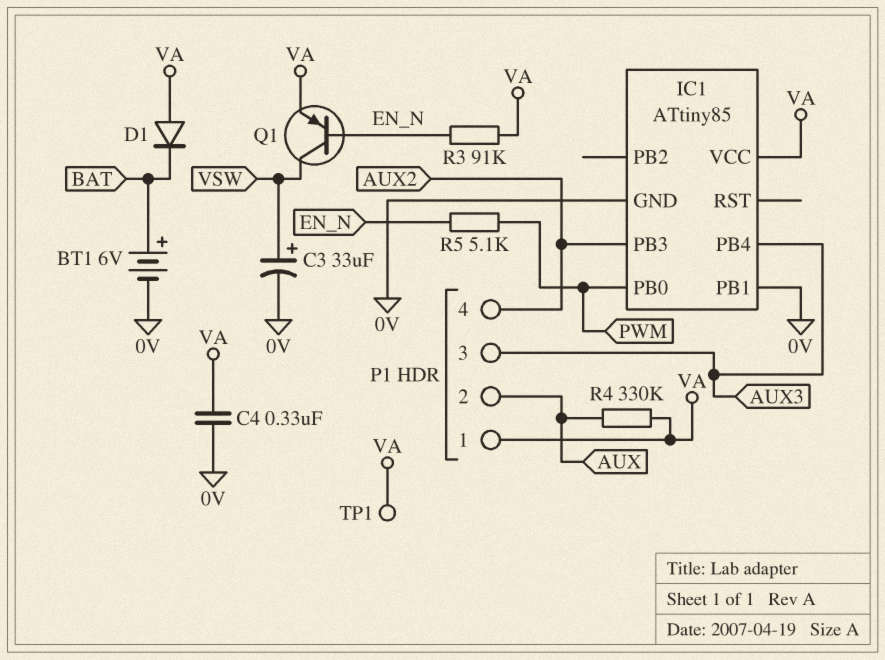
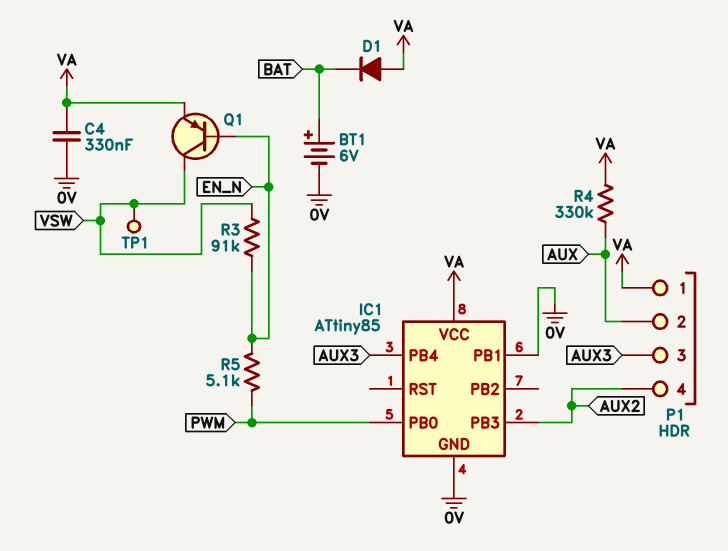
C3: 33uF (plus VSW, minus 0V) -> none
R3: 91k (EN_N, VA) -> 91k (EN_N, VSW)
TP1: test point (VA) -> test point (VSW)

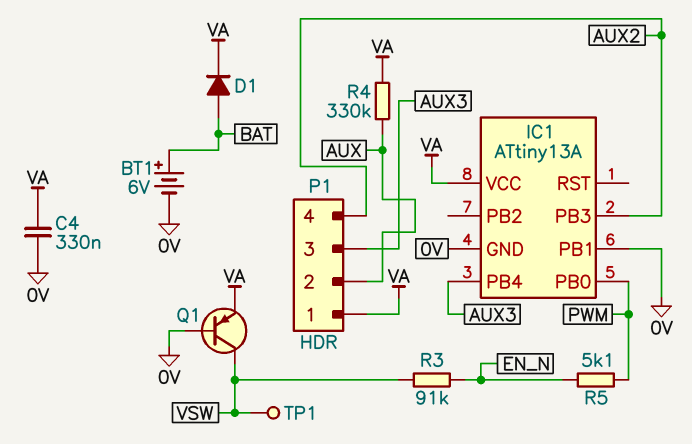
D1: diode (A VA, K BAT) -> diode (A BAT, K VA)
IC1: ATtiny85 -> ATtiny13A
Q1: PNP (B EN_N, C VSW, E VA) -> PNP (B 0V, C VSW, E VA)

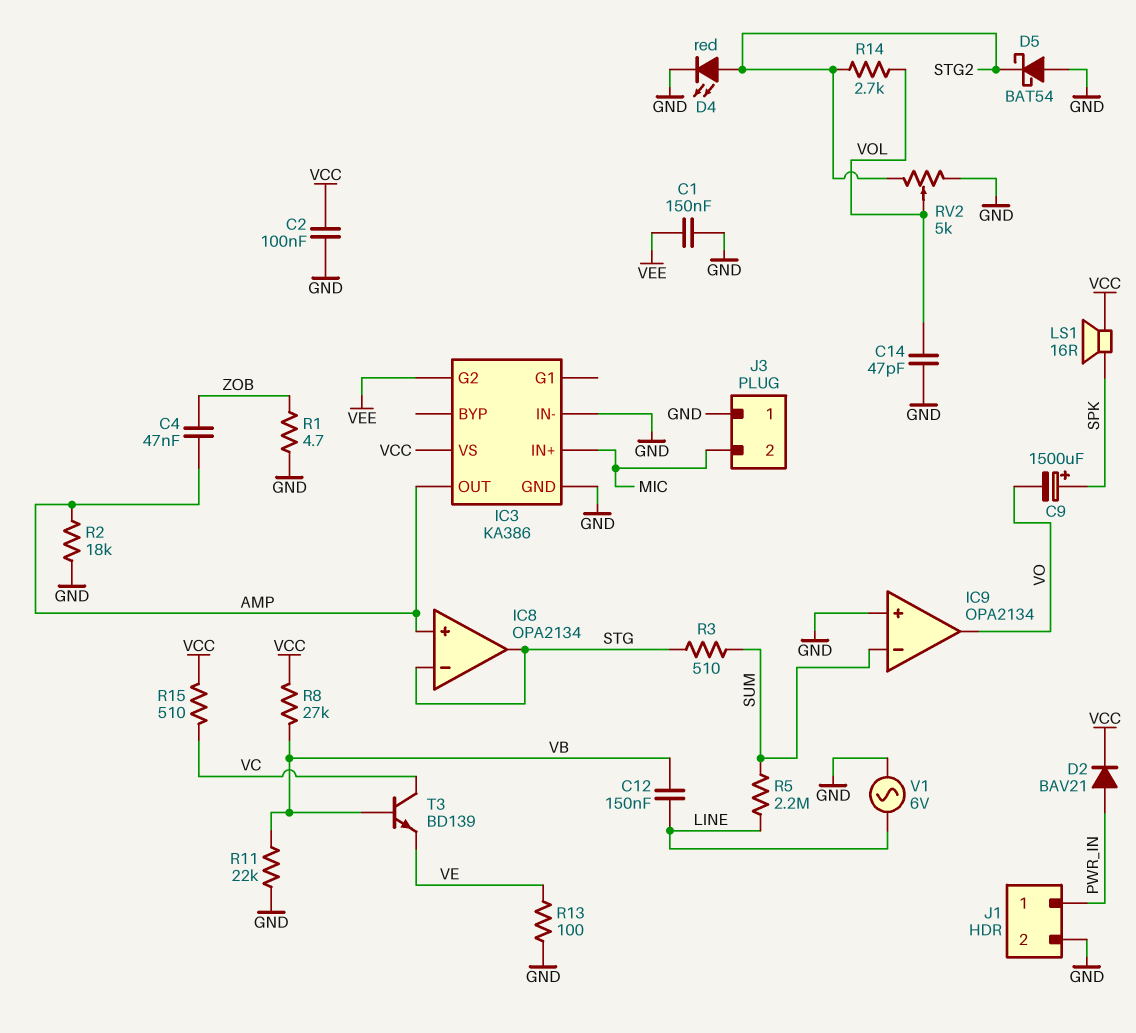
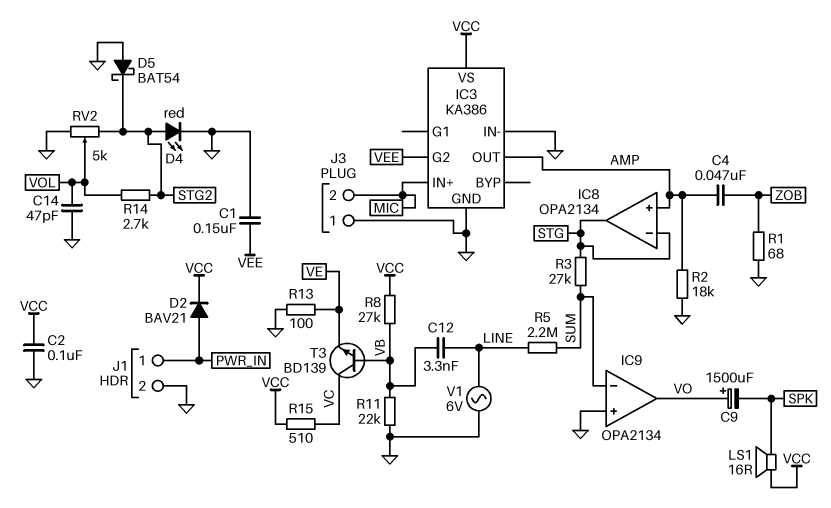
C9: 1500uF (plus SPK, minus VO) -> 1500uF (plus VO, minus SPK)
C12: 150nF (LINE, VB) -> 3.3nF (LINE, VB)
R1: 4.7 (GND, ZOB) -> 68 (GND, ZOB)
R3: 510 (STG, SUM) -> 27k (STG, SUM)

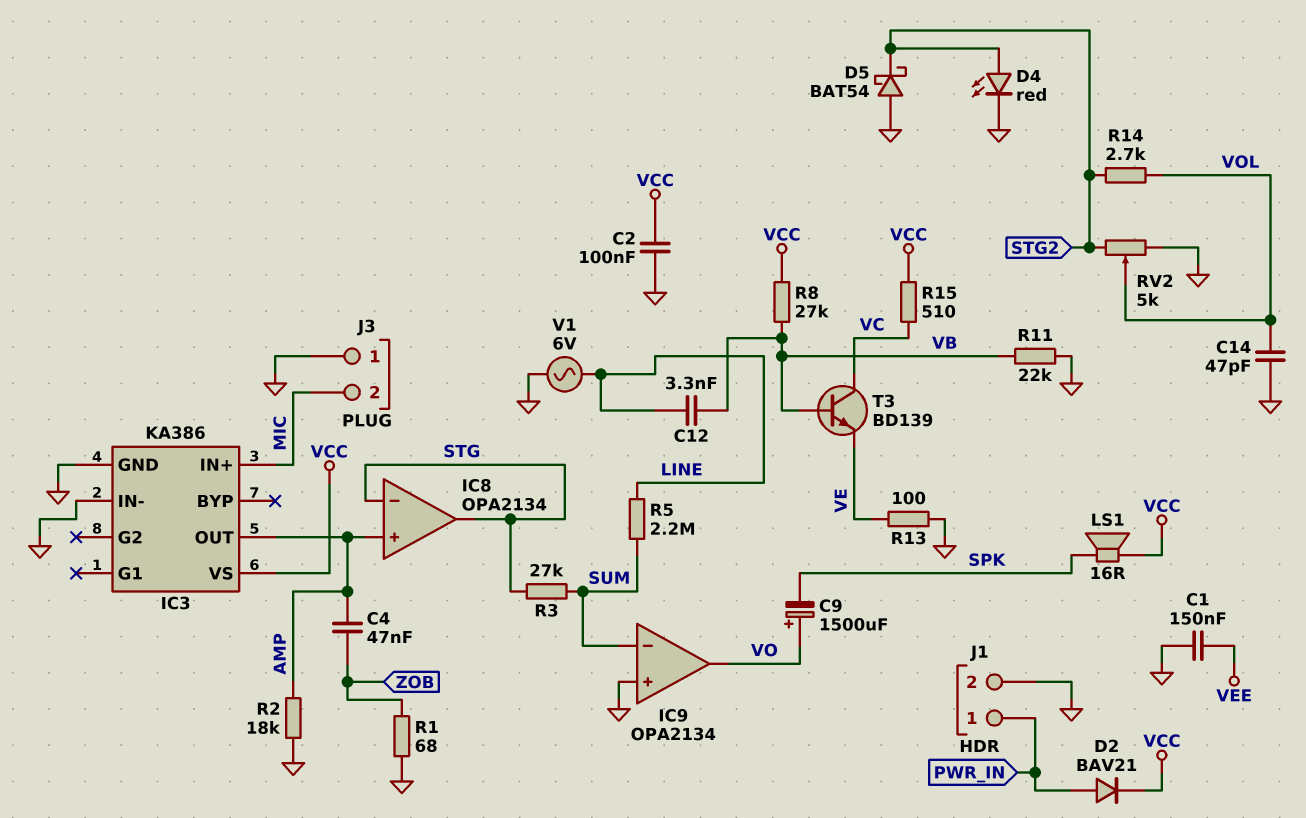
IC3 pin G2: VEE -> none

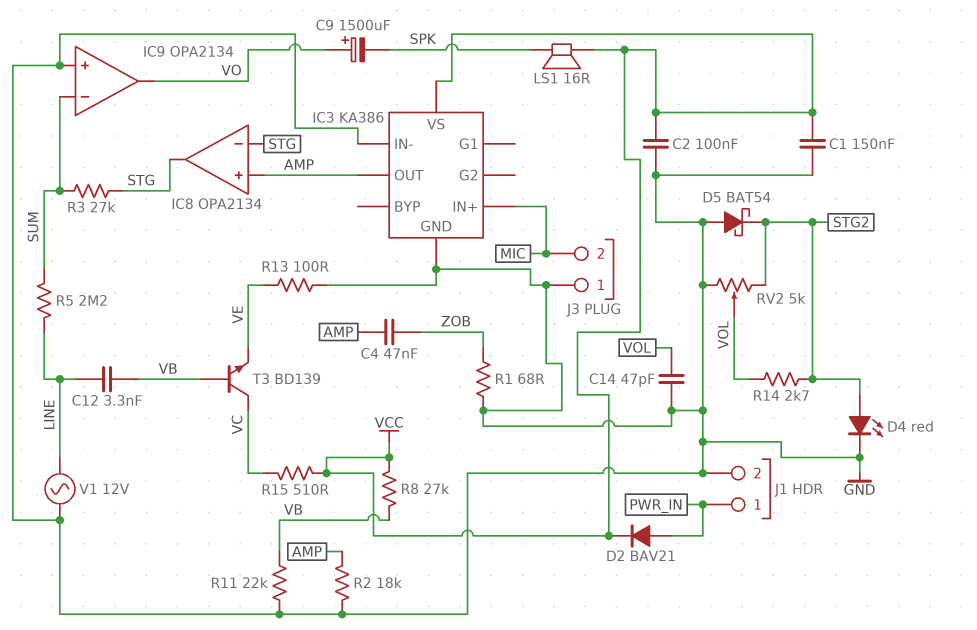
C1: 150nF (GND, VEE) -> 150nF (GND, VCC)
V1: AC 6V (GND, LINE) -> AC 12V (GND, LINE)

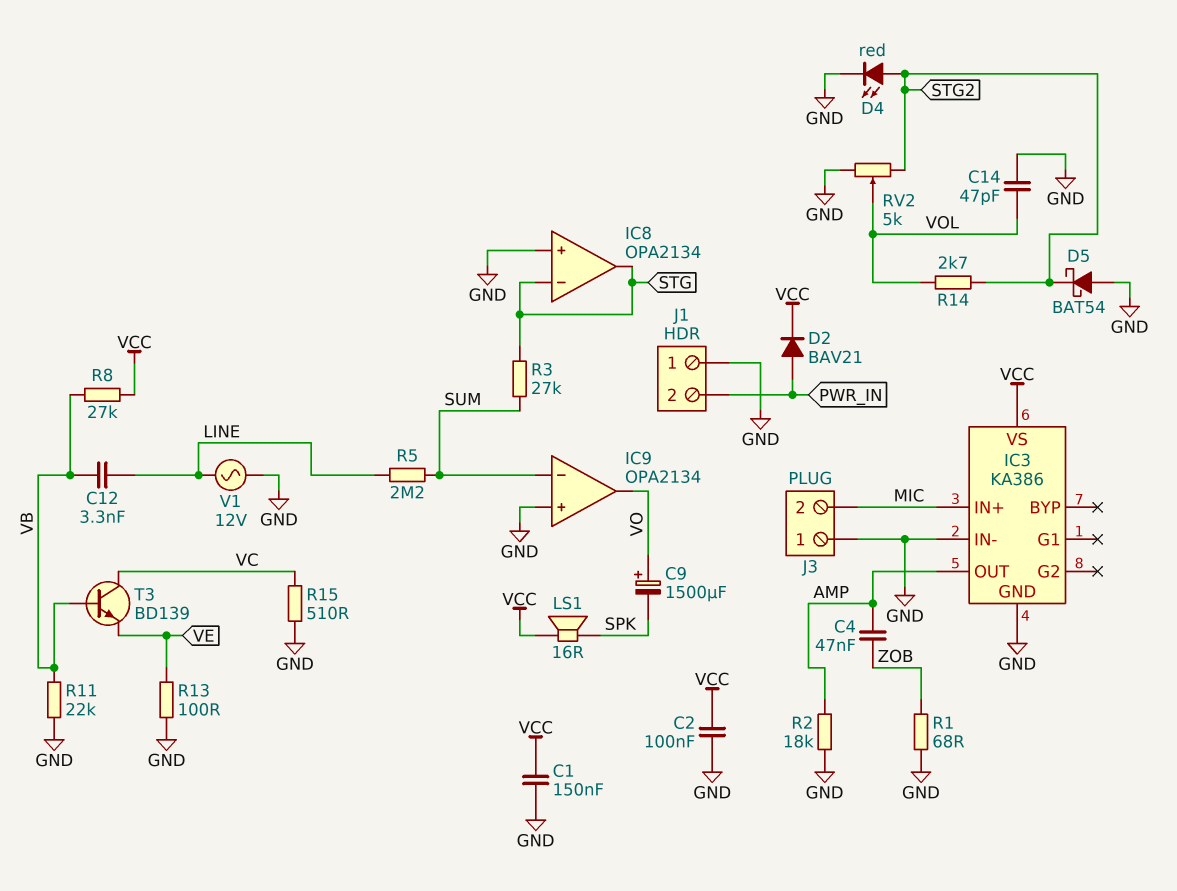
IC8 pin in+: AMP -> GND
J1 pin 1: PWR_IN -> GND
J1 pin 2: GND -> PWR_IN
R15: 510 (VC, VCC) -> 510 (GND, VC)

====================

Could you write out verbatim only those lines that run from the line containing "Q1: PNP (B EN_N, C" through the end of the listing above, both included, without the pictures?

* Exercise result *
Q1: PNP (B EN_N, C VSW, E VA) -> PNP (B 0V, C VSW, E VA)

C9: 1500uF (plus SPK, minus VO) -> 1500uF (plus VO, minus SPK)
C12: 150nF (LINE, VB) -> 3.3nF (LINE, VB)
R1: 4.7 (GND, ZOB) -> 68 (GND, ZOB)
R3: 510 (STG, SUM) -> 27k (STG, SUM)

IC3 pin G2: VEE -> none

C1: 150nF (GND, VEE) -> 150nF (GND, VCC)
V1: AC 6V (GND, LINE) -> AC 12V (GND, LINE)

IC8 pin in+: AMP -> GND
J1 pin 1: PWR_IN -> GND
J1 pin 2: GND -> PWR_IN
R15: 510 (VC, VCC) -> 510 (GND, VC)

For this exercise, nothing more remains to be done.